**What you need to do**
Where the line with "orange cheese: 10 -> 13" appears below, start writing out lines exactly, and finish with the line with "yellow cheese: 9 -> 12", which is included; write out nothing else.

**Records for the task**

# # # #

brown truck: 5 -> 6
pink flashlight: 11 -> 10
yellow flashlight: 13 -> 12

# # # #

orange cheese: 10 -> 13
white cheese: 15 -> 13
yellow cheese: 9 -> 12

# # # #

**Solved problem**
orange cheese: 10 -> 13
white cheese: 15 -> 13
yellow cheese: 9 -> 12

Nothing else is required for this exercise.